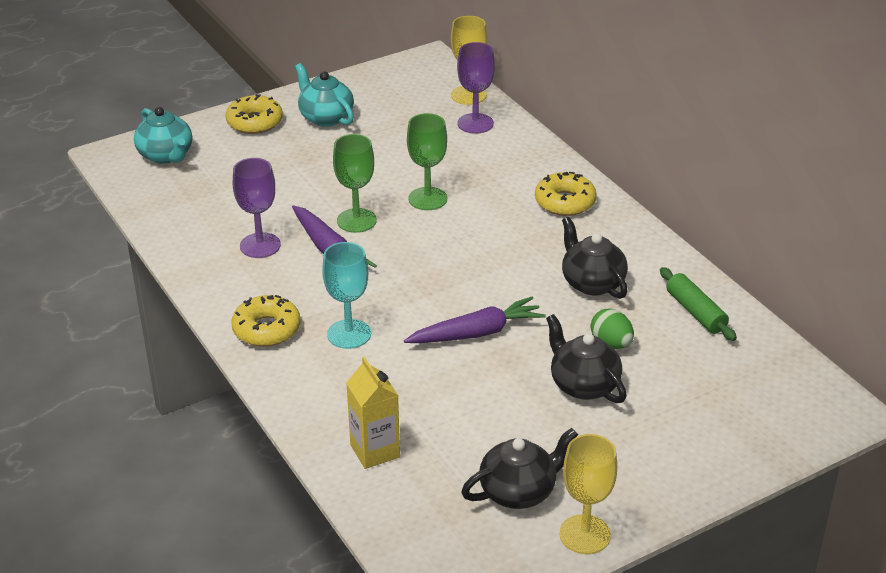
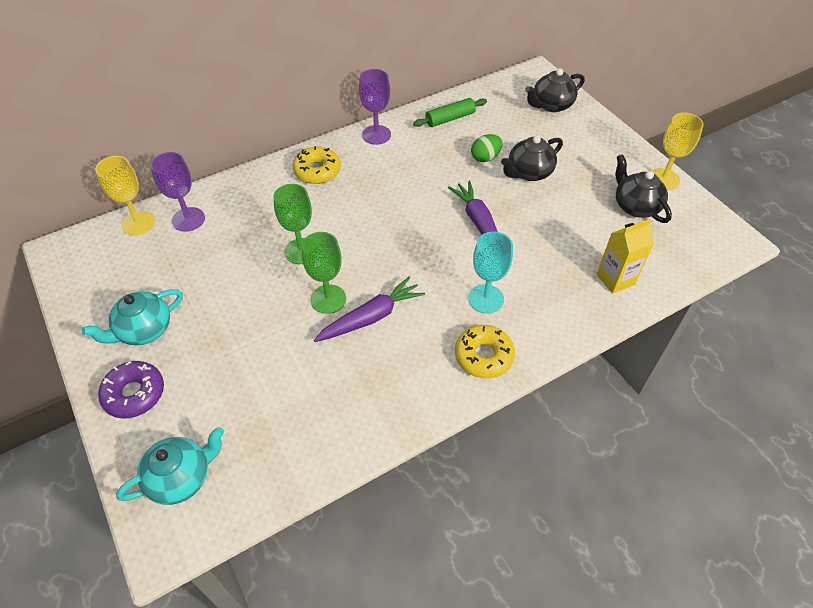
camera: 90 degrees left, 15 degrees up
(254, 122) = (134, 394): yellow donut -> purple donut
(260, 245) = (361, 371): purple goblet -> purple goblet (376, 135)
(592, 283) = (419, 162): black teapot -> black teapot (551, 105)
= = =
What the task asks.
Print the entire listing above verbatim. No picture should be included.

Answer for this exercise.
camera: 90 degrees left, 15 degrees up
(254, 122) = (134, 394): yellow donut -> purple donut
(260, 245) = (361, 371): purple goblet -> purple goblet (376, 135)
(592, 283) = (419, 162): black teapot -> black teapot (551, 105)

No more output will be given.